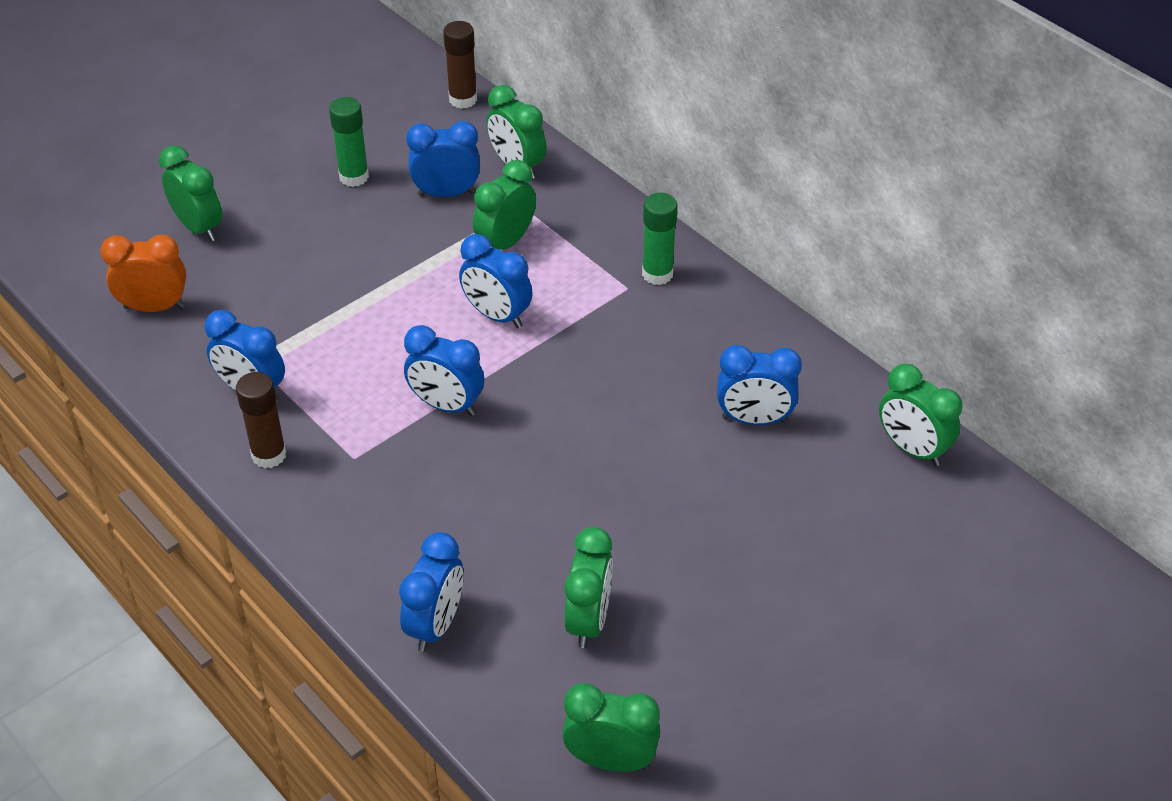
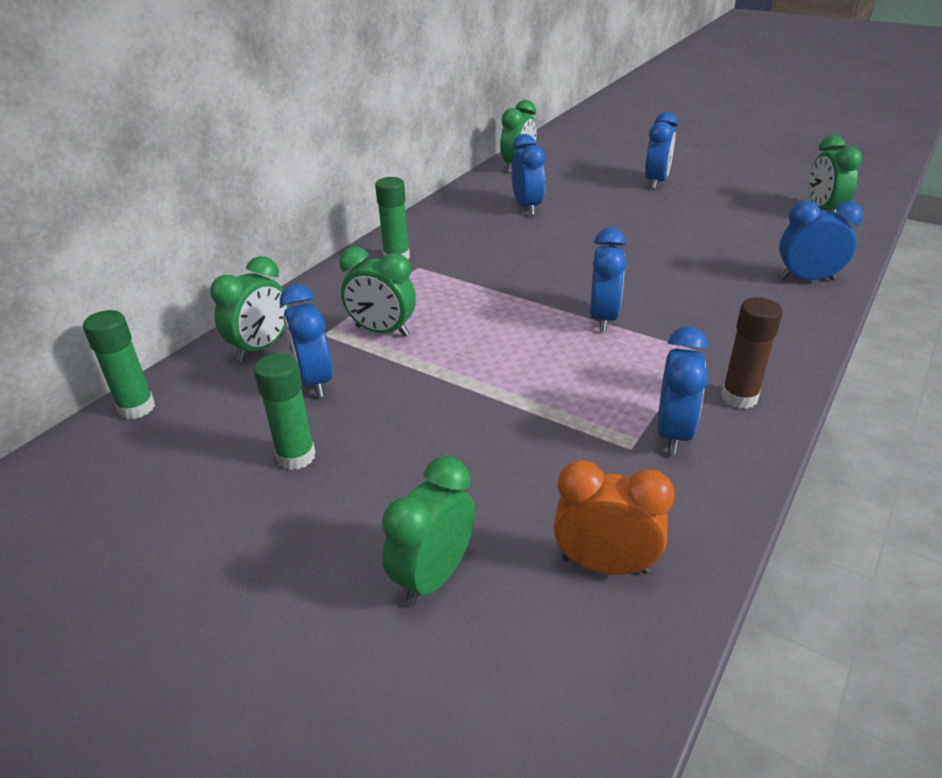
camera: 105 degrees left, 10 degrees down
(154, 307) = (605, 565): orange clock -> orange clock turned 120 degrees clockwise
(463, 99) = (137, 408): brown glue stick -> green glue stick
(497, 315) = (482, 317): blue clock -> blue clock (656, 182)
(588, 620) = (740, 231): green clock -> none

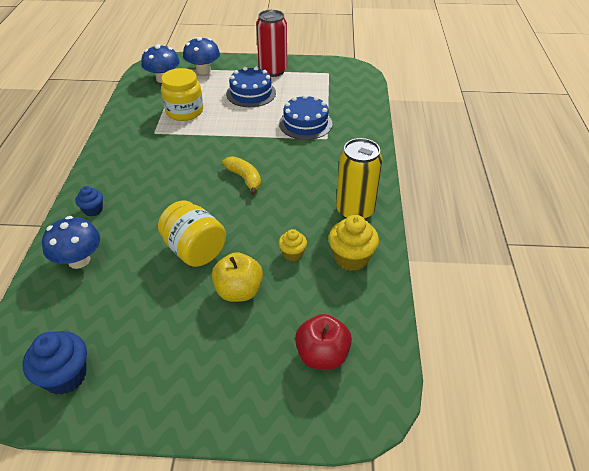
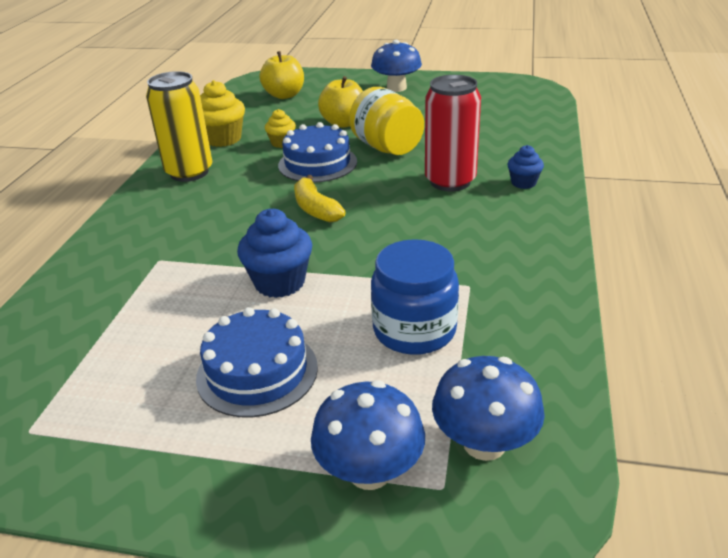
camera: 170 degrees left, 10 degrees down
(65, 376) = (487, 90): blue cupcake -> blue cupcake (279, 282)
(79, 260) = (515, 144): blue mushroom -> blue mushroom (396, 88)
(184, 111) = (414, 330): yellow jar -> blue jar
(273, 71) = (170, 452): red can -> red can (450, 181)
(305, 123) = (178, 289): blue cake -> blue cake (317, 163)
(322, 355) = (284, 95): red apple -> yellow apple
● ● ●
• [Work to be completed]: Give back the whole listing exactly as written. Do not include any picture.

• [Response area]:
camera: 105 degrees left, 10 degrees down
(154, 307) = (605, 565): orange clock -> orange clock turned 120 degrees clockwise
(463, 99) = (137, 408): brown glue stick -> green glue stick
(497, 315) = (482, 317): blue clock -> blue clock (656, 182)
(588, 620) = (740, 231): green clock -> none

camera: 170 degrees left, 10 degrees down
(65, 376) = (487, 90): blue cupcake -> blue cupcake (279, 282)
(79, 260) = (515, 144): blue mushroom -> blue mushroom (396, 88)
(184, 111) = (414, 330): yellow jar -> blue jar
(273, 71) = (170, 452): red can -> red can (450, 181)
(305, 123) = (178, 289): blue cake -> blue cake (317, 163)
(322, 355) = (284, 95): red apple -> yellow apple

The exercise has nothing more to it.